Description of the task:
Send back every record exactly.
(Data)
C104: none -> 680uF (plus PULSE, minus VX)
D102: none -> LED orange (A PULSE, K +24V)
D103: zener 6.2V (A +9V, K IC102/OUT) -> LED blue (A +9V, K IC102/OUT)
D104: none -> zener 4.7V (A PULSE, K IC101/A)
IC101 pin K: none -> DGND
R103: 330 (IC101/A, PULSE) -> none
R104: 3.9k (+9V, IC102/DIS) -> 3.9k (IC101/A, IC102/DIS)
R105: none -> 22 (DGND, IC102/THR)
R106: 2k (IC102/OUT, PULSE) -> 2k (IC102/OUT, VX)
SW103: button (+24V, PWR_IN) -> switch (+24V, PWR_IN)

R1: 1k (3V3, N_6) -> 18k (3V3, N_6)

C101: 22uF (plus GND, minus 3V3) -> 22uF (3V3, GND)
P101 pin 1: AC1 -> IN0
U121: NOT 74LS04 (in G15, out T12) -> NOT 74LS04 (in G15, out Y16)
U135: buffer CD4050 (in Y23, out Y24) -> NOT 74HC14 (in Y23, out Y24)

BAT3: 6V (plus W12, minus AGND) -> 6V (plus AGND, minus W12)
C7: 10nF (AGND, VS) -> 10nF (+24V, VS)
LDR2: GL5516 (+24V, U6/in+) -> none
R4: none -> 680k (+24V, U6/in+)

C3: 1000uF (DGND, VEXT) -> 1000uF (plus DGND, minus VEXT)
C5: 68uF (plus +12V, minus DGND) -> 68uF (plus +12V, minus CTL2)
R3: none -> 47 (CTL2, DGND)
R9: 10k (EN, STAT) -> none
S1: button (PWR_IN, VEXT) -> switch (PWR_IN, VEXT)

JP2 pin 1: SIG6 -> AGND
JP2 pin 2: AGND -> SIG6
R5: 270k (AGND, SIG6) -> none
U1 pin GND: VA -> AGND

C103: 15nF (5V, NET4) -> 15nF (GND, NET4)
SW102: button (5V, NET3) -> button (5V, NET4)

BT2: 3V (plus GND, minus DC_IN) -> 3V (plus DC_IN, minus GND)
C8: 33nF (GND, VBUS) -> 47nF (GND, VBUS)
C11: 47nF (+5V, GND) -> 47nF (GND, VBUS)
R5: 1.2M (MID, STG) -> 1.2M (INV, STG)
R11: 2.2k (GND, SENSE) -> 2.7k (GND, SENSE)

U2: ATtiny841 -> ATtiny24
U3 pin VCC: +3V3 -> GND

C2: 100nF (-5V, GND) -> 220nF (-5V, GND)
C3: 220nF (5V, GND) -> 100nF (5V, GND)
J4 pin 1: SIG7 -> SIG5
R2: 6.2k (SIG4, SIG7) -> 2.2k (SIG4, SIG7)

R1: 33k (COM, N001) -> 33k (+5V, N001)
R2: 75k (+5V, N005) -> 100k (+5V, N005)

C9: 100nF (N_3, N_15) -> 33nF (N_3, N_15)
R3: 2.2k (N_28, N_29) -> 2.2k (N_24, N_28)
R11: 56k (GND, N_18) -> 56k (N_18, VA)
(End Data)
Answer space:
C104: none -> 680uF (plus PULSE, minus VX)
D102: none -> LED orange (A PULSE, K +24V)
D103: zener 6.2V (A +9V, K IC102/OUT) -> LED blue (A +9V, K IC102/OUT)
D104: none -> zener 4.7V (A PULSE, K IC101/A)
IC101 pin K: none -> DGND
R103: 330 (IC101/A, PULSE) -> none
R104: 3.9k (+9V, IC102/DIS) -> 3.9k (IC101/A, IC102/DIS)
R105: none -> 22 (DGND, IC102/THR)
R106: 2k (IC102/OUT, PULSE) -> 2k (IC102/OUT, VX)
SW103: button (+24V, PWR_IN) -> switch (+24V, PWR_IN)

R1: 1k (3V3, N_6) -> 18k (3V3, N_6)

C101: 22uF (plus GND, minus 3V3) -> 22uF (3V3, GND)
P101 pin 1: AC1 -> IN0
U121: NOT 74LS04 (in G15, out T12) -> NOT 74LS04 (in G15, out Y16)
U135: buffer CD4050 (in Y23, out Y24) -> NOT 74HC14 (in Y23, out Y24)

BAT3: 6V (plus W12, minus AGND) -> 6V (plus AGND, minus W12)
C7: 10nF (AGND, VS) -> 10nF (+24V, VS)
LDR2: GL5516 (+24V, U6/in+) -> none
R4: none -> 680k (+24V, U6/in+)

C3: 1000uF (DGND, VEXT) -> 1000uF (plus DGND, minus VEXT)
C5: 68uF (plus +12V, minus DGND) -> 68uF (plus +12V, minus CTL2)
R3: none -> 47 (CTL2, DGND)
R9: 10k (EN, STAT) -> none
S1: button (PWR_IN, VEXT) -> switch (PWR_IN, VEXT)

JP2 pin 1: SIG6 -> AGND
JP2 pin 2: AGND -> SIG6
R5: 270k (AGND, SIG6) -> none
U1 pin GND: VA -> AGND

C103: 15nF (5V, NET4) -> 15nF (GND, NET4)
SW102: button (5V, NET3) -> button (5V, NET4)

BT2: 3V (plus GND, minus DC_IN) -> 3V (plus DC_IN, minus GND)
C8: 33nF (GND, VBUS) -> 47nF (GND, VBUS)
C11: 47nF (+5V, GND) -> 47nF (GND, VBUS)
R5: 1.2M (MID, STG) -> 1.2M (INV, STG)
R11: 2.2k (GND, SENSE) -> 2.7k (GND, SENSE)

U2: ATtiny841 -> ATtiny24
U3 pin VCC: +3V3 -> GND

C2: 100nF (-5V, GND) -> 220nF (-5V, GND)
C3: 220nF (5V, GND) -> 100nF (5V, GND)
J4 pin 1: SIG7 -> SIG5
R2: 6.2k (SIG4, SIG7) -> 2.2k (SIG4, SIG7)

R1: 33k (COM, N001) -> 33k (+5V, N001)
R2: 75k (+5V, N005) -> 100k (+5V, N005)

C9: 100nF (N_3, N_15) -> 33nF (N_3, N_15)
R3: 2.2k (N_28, N_29) -> 2.2k (N_24, N_28)
R11: 56k (GND, N_18) -> 56k (N_18, VA)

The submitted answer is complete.